### What is being asked
When you reach the line with "brown circle: (127, 89) -> (100, 93), moved", start repeating the lines exactly and keep going to the end of the records, but drop every picture.

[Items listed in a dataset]
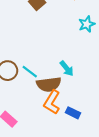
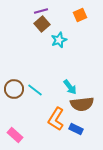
cyan star: (87, 24) -> (59, 40), moved
brown semicircle: (49, 84) -> (82, 104), moved

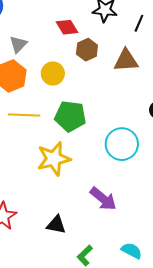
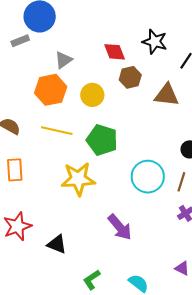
black triangle: (56, 225) -> (57, 244), moved

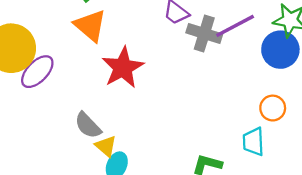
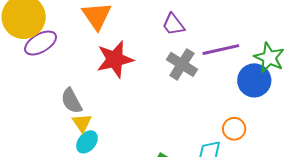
gray cross: (204, 33) -> (182, 64), moved

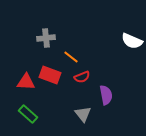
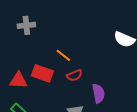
gray cross: (46, 38) -> (26, 25), moved

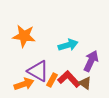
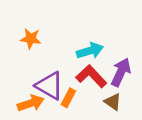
orange star: (24, 36) -> (31, 39), size x0.7
red L-shape: (69, 79) -> (91, 76), moved

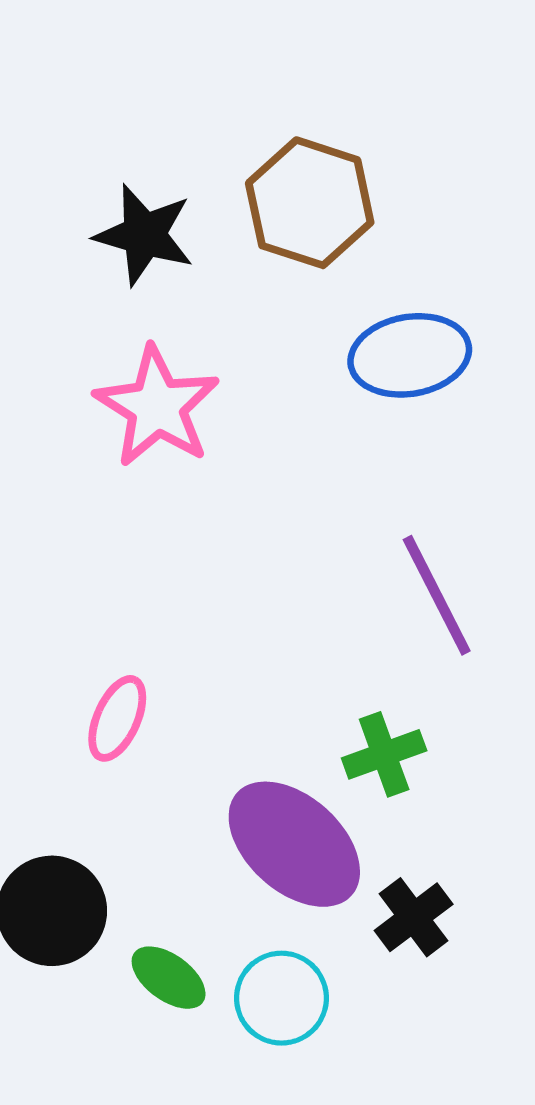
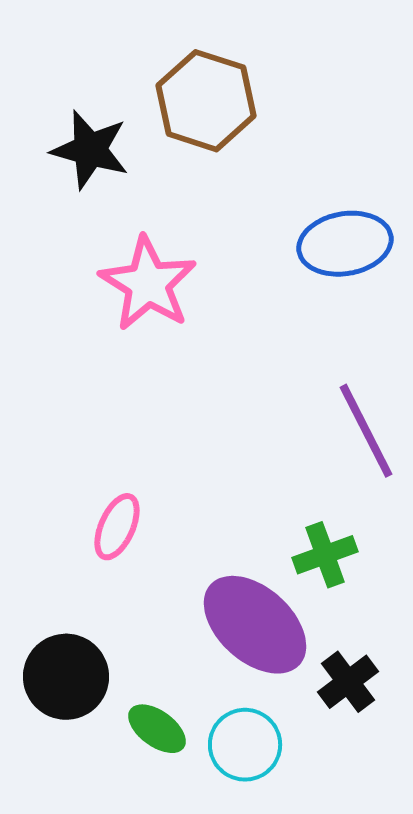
brown hexagon: (310, 203) -> (206, 101), moved
black star: (144, 235) -> (90, 150), moved

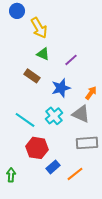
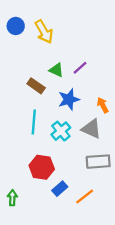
blue circle: (17, 11) -> (16, 26), moved
green triangle: (43, 54) -> (56, 70), moved
orange arrow: (91, 93) -> (103, 105), turned -64
cyan line: (25, 120) -> (34, 122), moved, turned 60

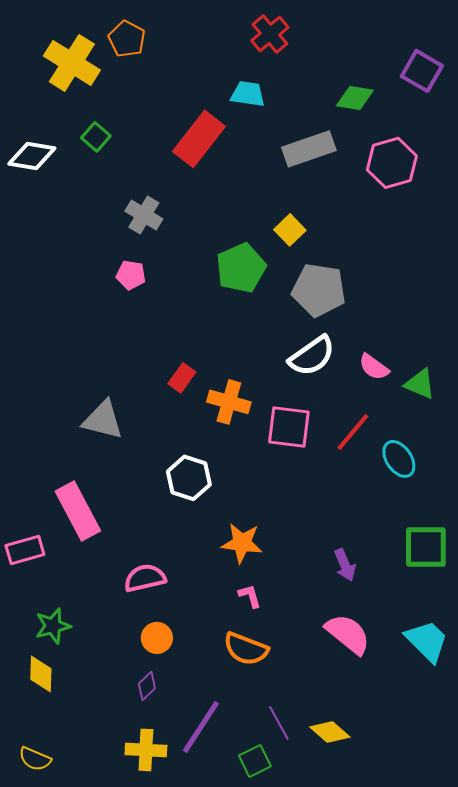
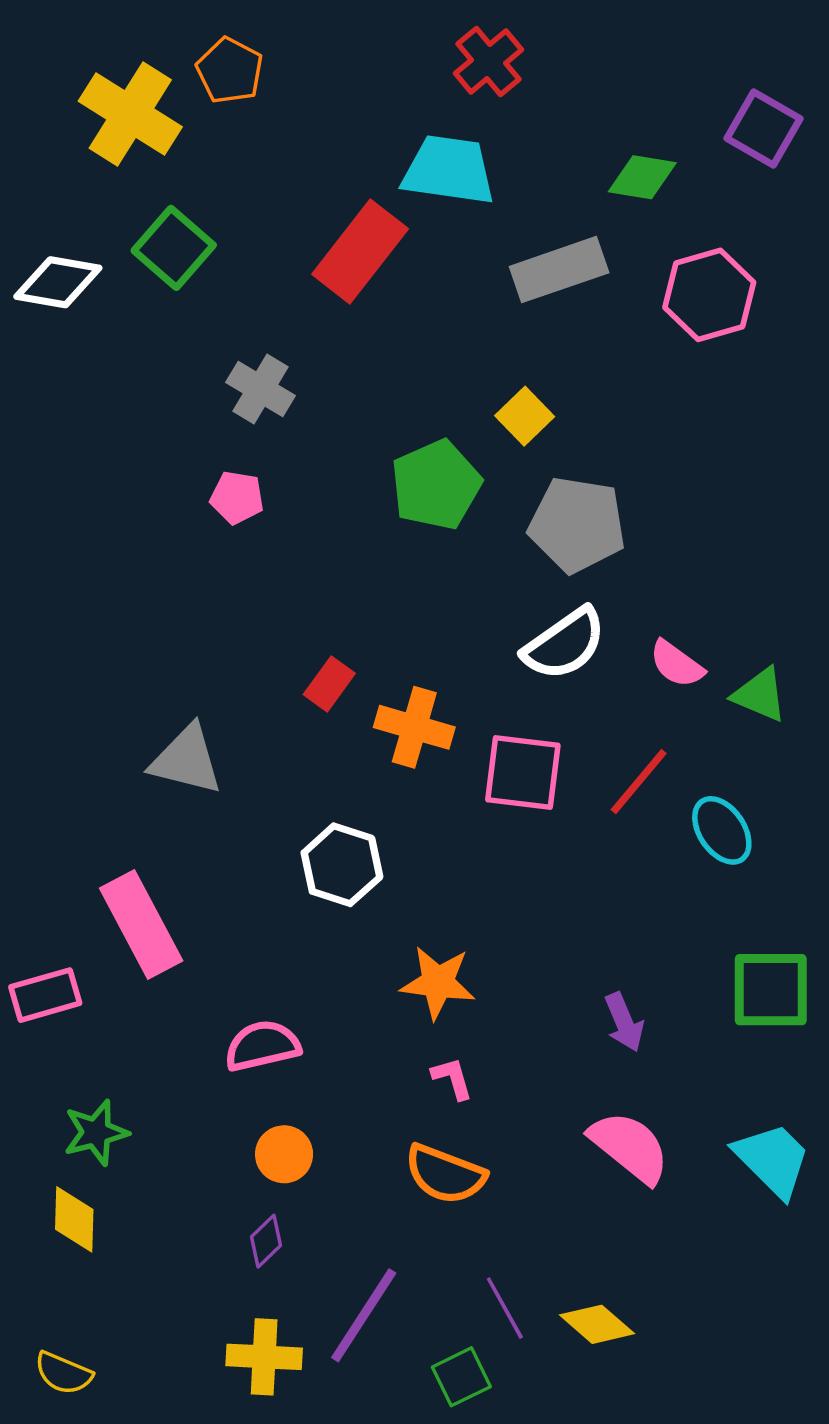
cyan trapezoid: (248, 94) -> (449, 170), size x1.5
green square: (96, 137) -> (174, 248), size x1.5

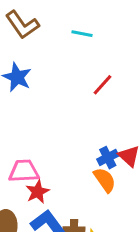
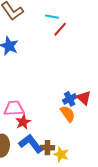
red line: (102, 85) -> (60, 29), moved

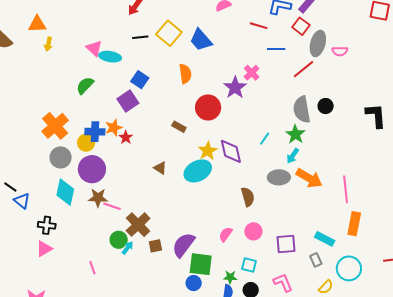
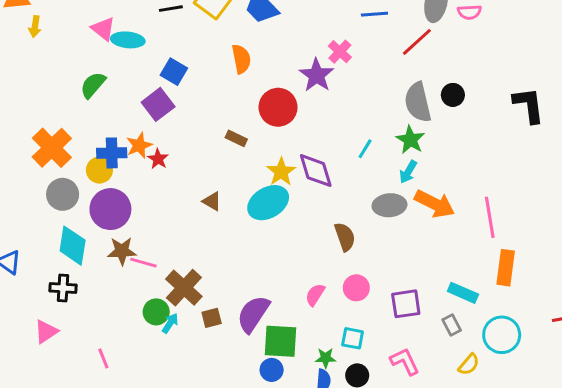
black cross: (47, 225) -> (63, 288), moved
pink line: (92, 268) -> (103, 358), moved

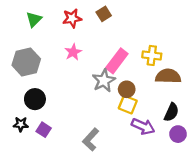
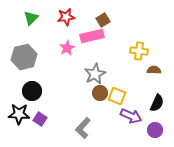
brown square: (104, 14) -> (103, 20), moved
pink rectangle: (117, 61) -> (92, 36), moved, turned 40
brown semicircle: (168, 76) -> (154, 70), size x0.6
brown circle: (127, 89) -> (100, 93), moved
black star: (21, 124) -> (19, 114), size x1.5
purple circle: (178, 134) -> (155, 130), moved

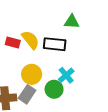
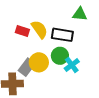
green circle: (54, 89) -> (60, 56), moved
gray rectangle: (27, 94) -> (27, 67), moved

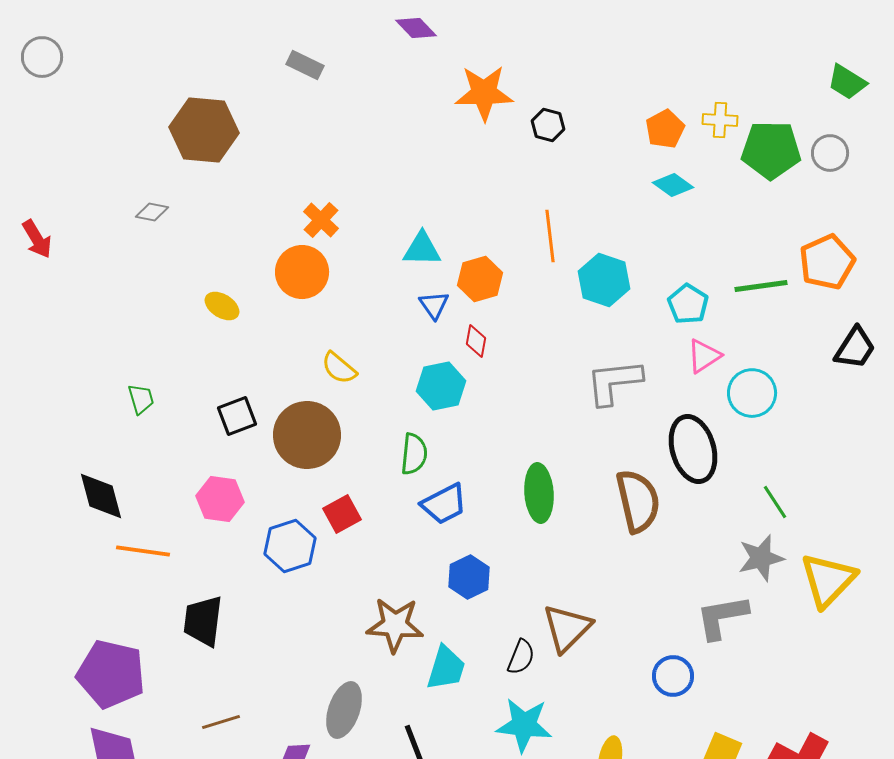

### Response area
brown circle: (127, 89) -> (100, 93), moved
black star: (21, 124) -> (19, 114), size x1.5
purple circle: (178, 134) -> (155, 130), moved

green circle: (54, 89) -> (60, 56), moved
gray rectangle: (27, 94) -> (27, 67), moved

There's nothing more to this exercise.